### Action item
Using the entries below, output each line exactly from the first through the one that contains "purple egg: 3 -> 2".

(Object change descriptions)
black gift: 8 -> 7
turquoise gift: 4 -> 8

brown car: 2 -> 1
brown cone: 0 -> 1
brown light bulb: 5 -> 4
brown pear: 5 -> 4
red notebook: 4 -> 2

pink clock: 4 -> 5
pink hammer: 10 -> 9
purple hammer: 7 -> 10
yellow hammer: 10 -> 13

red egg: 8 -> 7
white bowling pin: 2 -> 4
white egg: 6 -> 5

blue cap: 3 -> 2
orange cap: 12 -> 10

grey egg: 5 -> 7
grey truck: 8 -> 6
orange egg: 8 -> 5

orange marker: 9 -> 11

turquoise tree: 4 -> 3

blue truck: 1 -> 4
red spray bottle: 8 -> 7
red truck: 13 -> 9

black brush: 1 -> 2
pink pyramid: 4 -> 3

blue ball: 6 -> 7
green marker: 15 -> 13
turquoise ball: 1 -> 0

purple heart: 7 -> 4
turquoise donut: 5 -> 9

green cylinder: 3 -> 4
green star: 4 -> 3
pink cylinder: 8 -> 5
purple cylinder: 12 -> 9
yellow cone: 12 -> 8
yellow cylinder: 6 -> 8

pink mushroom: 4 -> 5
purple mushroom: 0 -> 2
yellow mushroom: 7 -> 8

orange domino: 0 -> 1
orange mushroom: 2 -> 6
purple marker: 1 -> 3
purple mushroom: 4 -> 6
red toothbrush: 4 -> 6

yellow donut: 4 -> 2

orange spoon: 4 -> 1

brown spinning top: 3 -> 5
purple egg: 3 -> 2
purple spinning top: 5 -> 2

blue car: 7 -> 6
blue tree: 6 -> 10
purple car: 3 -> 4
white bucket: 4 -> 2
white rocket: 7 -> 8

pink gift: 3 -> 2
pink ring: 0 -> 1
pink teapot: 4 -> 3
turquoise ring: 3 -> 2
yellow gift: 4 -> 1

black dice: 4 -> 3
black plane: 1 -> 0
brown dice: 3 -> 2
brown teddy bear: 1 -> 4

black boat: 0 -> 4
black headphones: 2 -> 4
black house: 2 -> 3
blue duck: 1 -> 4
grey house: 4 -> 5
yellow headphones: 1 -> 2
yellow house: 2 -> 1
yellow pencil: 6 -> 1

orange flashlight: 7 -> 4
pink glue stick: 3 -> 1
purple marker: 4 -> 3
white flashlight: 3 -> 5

### Solution for this exercise
black gift: 8 -> 7
turquoise gift: 4 -> 8

brown car: 2 -> 1
brown cone: 0 -> 1
brown light bulb: 5 -> 4
brown pear: 5 -> 4
red notebook: 4 -> 2

pink clock: 4 -> 5
pink hammer: 10 -> 9
purple hammer: 7 -> 10
yellow hammer: 10 -> 13

red egg: 8 -> 7
white bowling pin: 2 -> 4
white egg: 6 -> 5

blue cap: 3 -> 2
orange cap: 12 -> 10

grey egg: 5 -> 7
grey truck: 8 -> 6
orange egg: 8 -> 5

orange marker: 9 -> 11

turquoise tree: 4 -> 3

blue truck: 1 -> 4
red spray bottle: 8 -> 7
red truck: 13 -> 9

black brush: 1 -> 2
pink pyramid: 4 -> 3

blue ball: 6 -> 7
green marker: 15 -> 13
turquoise ball: 1 -> 0

purple heart: 7 -> 4
turquoise donut: 5 -> 9

green cylinder: 3 -> 4
green star: 4 -> 3
pink cylinder: 8 -> 5
purple cylinder: 12 -> 9
yellow cone: 12 -> 8
yellow cylinder: 6 -> 8

pink mushroom: 4 -> 5
purple mushroom: 0 -> 2
yellow mushroom: 7 -> 8

orange domino: 0 -> 1
orange mushroom: 2 -> 6
purple marker: 1 -> 3
purple mushroom: 4 -> 6
red toothbrush: 4 -> 6

yellow donut: 4 -> 2

orange spoon: 4 -> 1

brown spinning top: 3 -> 5
purple egg: 3 -> 2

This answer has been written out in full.